BEGIN LISTED RECORDS

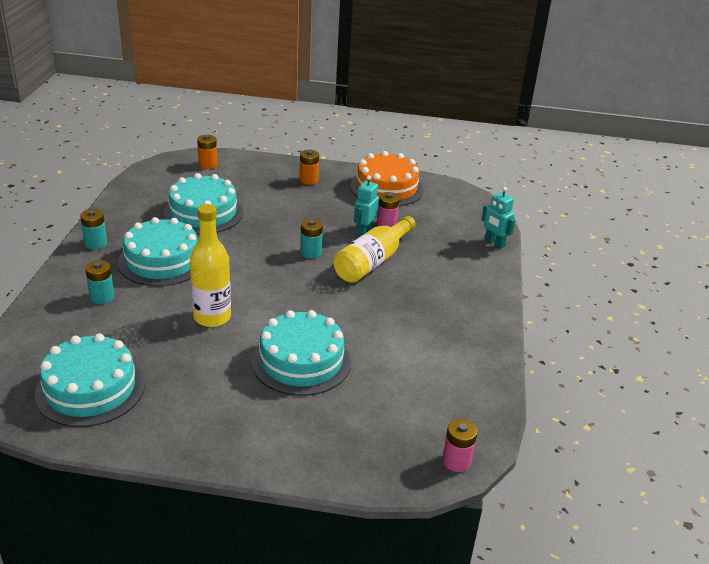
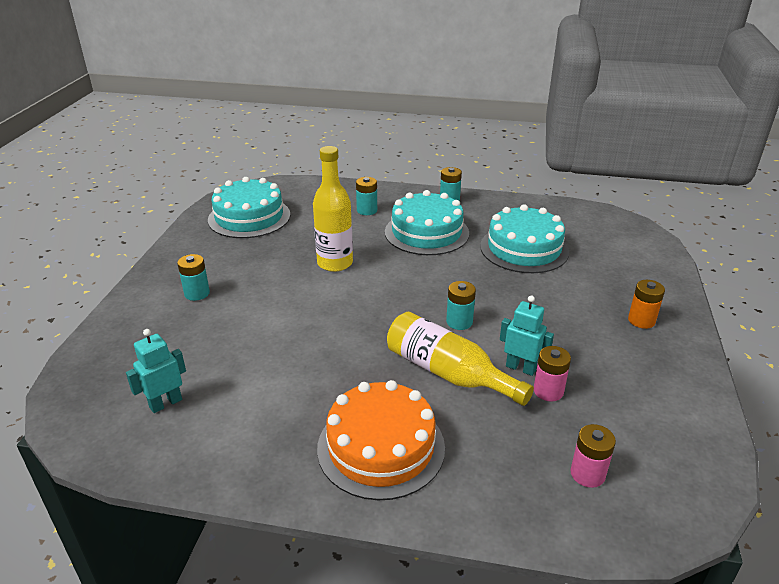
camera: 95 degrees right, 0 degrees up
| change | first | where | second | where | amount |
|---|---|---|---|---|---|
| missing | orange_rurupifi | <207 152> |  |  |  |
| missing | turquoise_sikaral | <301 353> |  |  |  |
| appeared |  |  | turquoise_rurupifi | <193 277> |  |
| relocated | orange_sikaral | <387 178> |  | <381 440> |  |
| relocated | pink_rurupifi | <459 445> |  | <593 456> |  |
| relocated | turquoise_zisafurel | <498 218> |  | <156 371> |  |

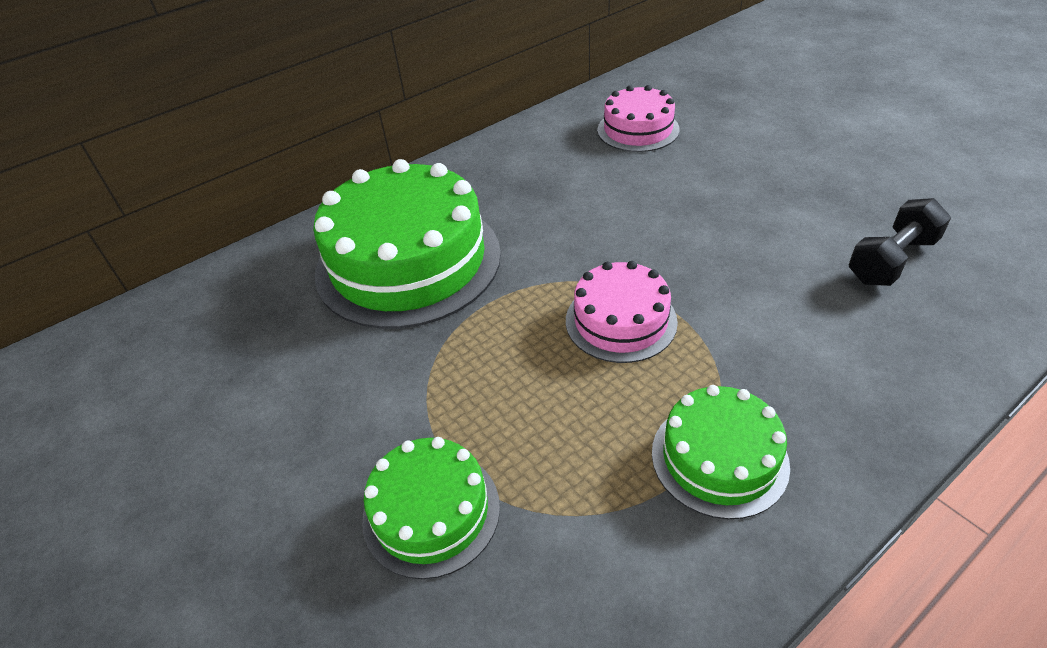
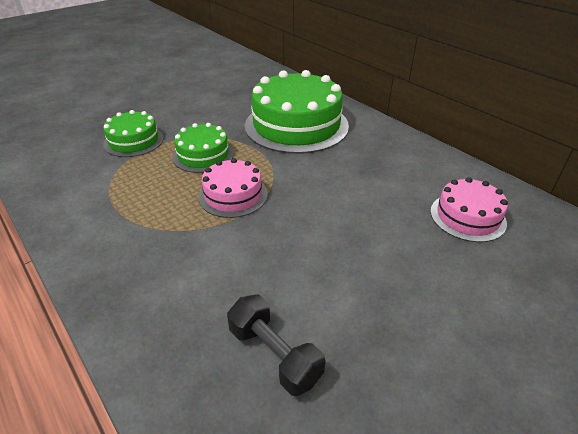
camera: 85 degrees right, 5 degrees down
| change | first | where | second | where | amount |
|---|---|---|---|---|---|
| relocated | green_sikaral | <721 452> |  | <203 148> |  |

END LISTED RECORDS

PROBLEM
Exactly the lines from the one with "relocated | pink_rurupifi" to the last line of the listing are wanted, both ends included and pictures excluded.

SOLUTION TO THE PROBLEM
| relocated | pink_rurupifi | <459 445> |  | <593 456> |  |
| relocated | turquoise_zisafurel | <498 218> |  | <156 371> |  |

camera: 85 degrees right, 5 degrees down
| change | first | where | second | where | amount |
|---|---|---|---|---|---|
| relocated | green_sikaral | <721 452> |  | <203 148> |  |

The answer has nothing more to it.